------ Excerpted records ------
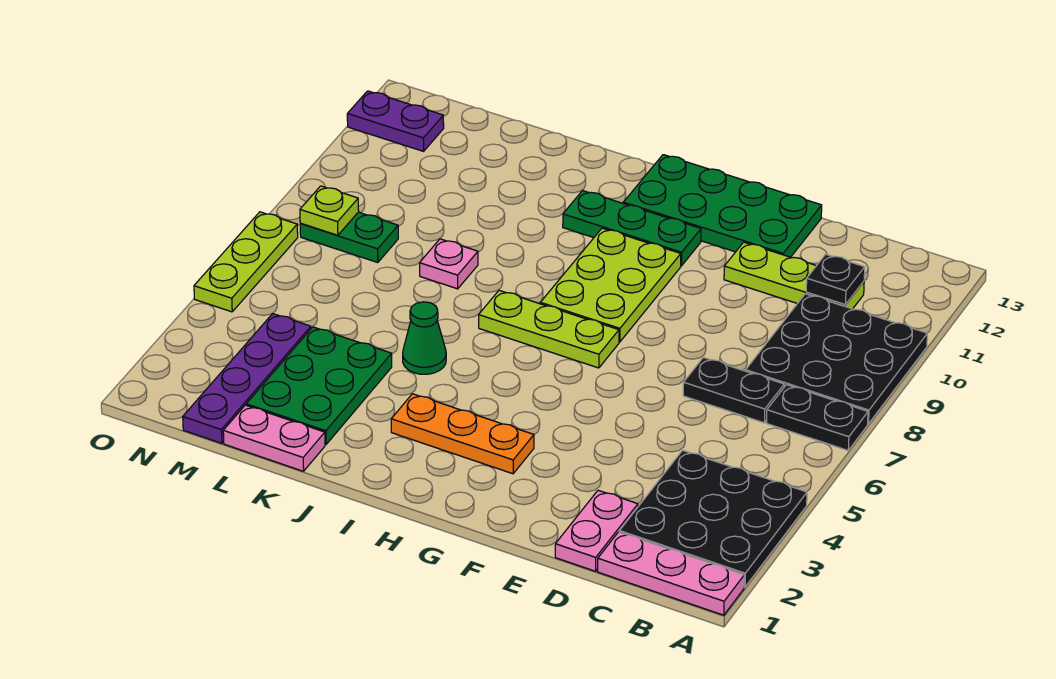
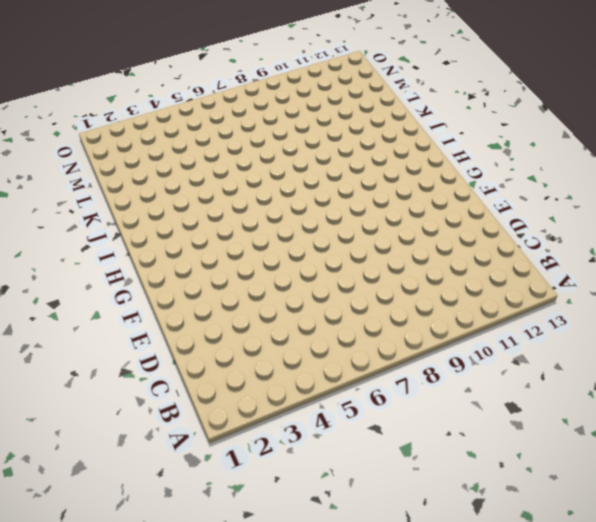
none -> pink plate A1:C1 level 1
none -> black plate A2:C4 level 1
none -> black plate A7:B7 level 1

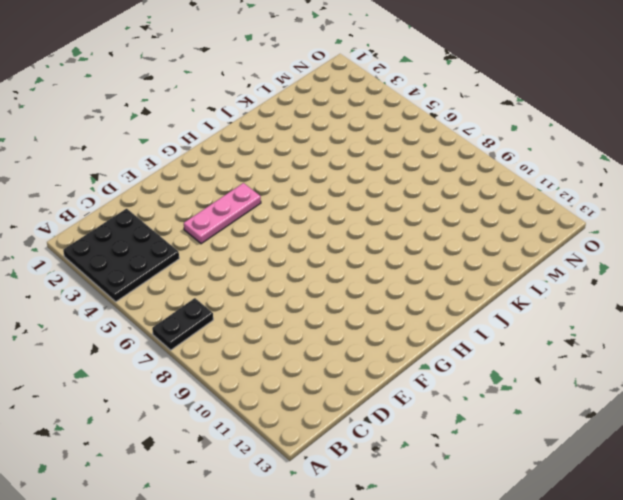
pink plate E4:G4 level 1 -> pink plate A1:C1 level 1
none -> black plate A8:C10 level 1
none -> black plate C7:D7 level 1
none -> lime plate C11:E11 level 1

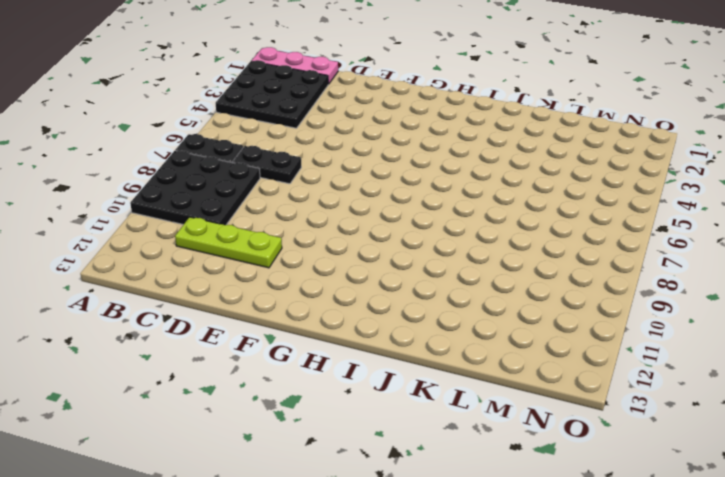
none -> pink plate D1:D2 level 1
none -> green plate E12:H13 level 1
none -> orange plate G3:I3 level 1

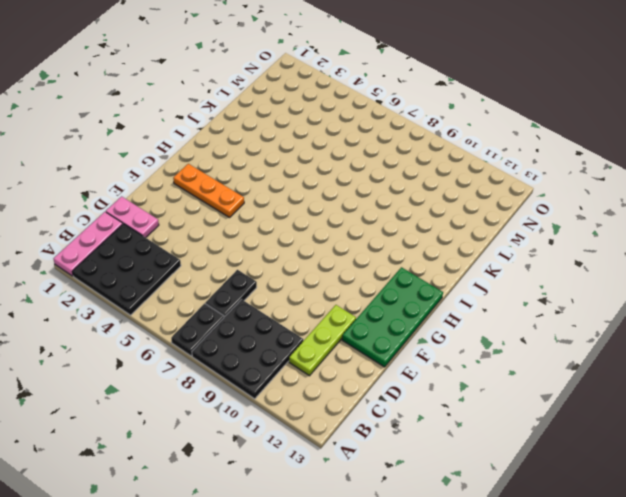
orange plate G2:G4 level 1 -> orange plate G3:I3 level 1
none -> lime plate G7:I7 level 1
none -> lime plate G8:H10 level 1
none -> green plate G11:I11 level 1

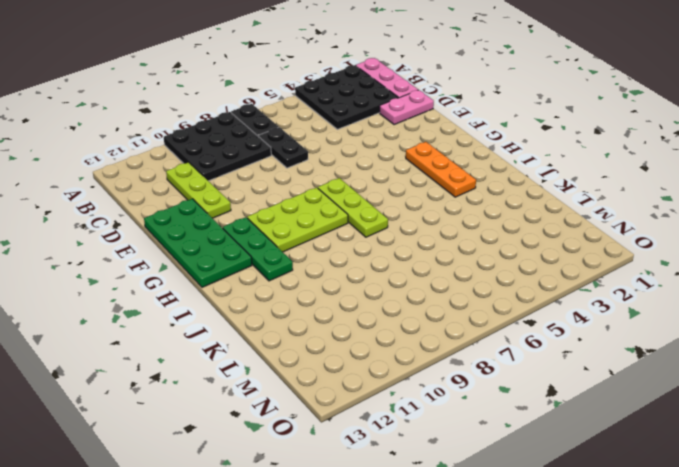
none -> green cone J5 level 1
none -> pink plate K1:L1 level 1
none -> green plate K2:L4 level 1

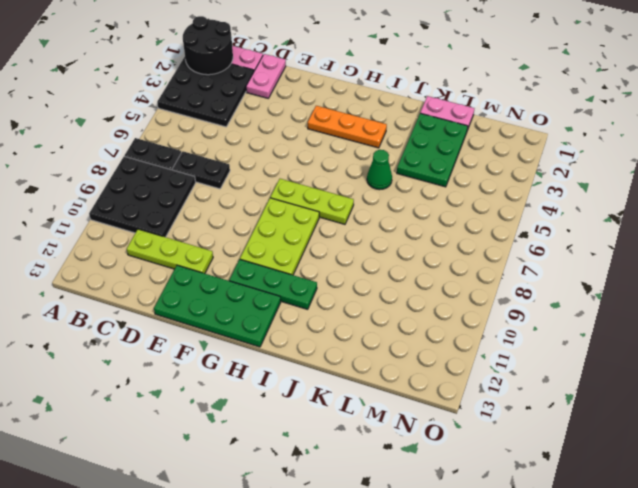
black round brick A1:B2 level 2 -> none
none -> pink plate K8 level 1
none -> purple plate M1:M4 level 1
none -> green plate M8:N8 level 1

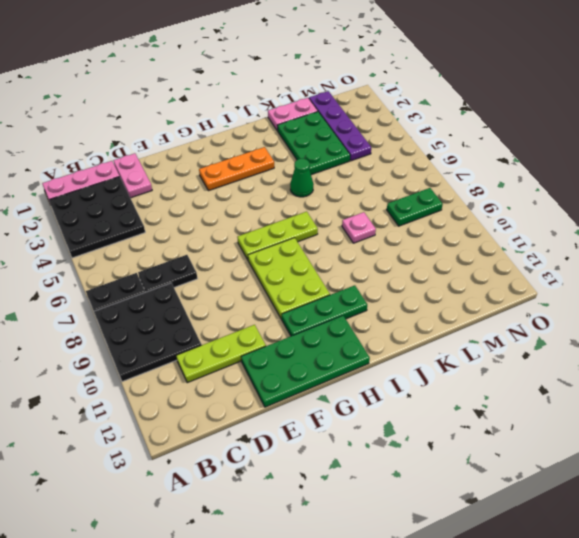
none -> purple plate N12:O12 level 1
none -> lime plate O5:O7 level 1
none -> black plate C11 level 2

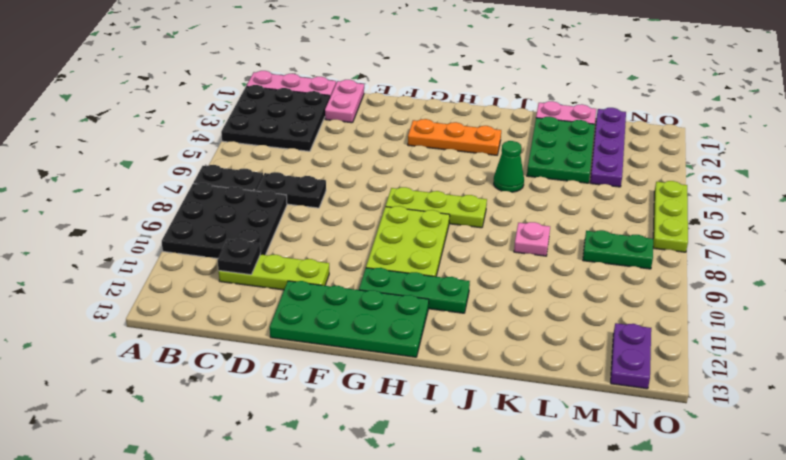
purple plate N12:N13 level 1 -> purple plate N12:O12 level 1
none -> lime plate N8 level 2

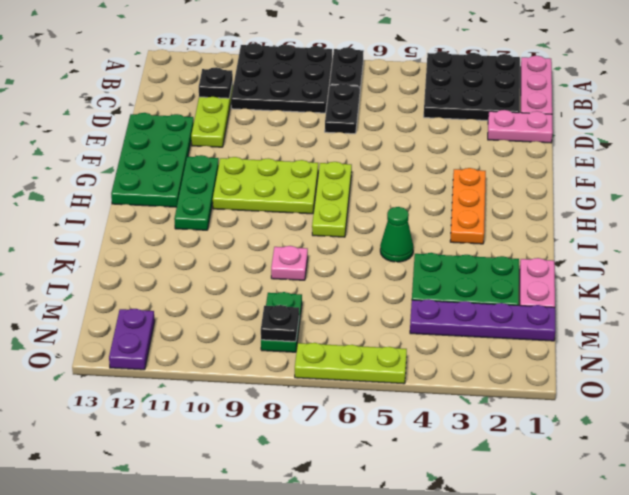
black plate N8 level 2 -> lime plate N8 level 2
------
→ **What is being asked**
The answer must be the data above, repeated exactly, with no pictures.

→ **Answer area**
none -> pink plate A1:C1 level 1
none -> black plate A2:C4 level 1
none -> black plate A7:B7 level 1

pink plate E4:G4 level 1 -> pink plate A1:C1 level 1
none -> black plate A8:C10 level 1
none -> black plate C7:D7 level 1
none -> lime plate C11:E11 level 1

none -> pink plate D1:D2 level 1
none -> green plate E12:H13 level 1
none -> orange plate G3:I3 level 1

orange plate G2:G4 level 1 -> orange plate G3:I3 level 1
none -> lime plate G7:I7 level 1
none -> lime plate G8:H10 level 1
none -> green plate G11:I11 level 1

none -> green cone J5 level 1
none -> pink plate K1:L1 level 1
none -> green plate K2:L4 level 1

black round brick A1:B2 level 2 -> none
none -> pink plate K8 level 1
none -> purple plate M1:M4 level 1
none -> green plate M8:N8 level 1

none -> purple plate N12:O12 level 1
none -> lime plate O5:O7 level 1
none -> black plate C11 level 2

purple plate N12:N13 level 1 -> purple plate N12:O12 level 1
none -> lime plate N8 level 2

black plate N8 level 2 -> lime plate N8 level 2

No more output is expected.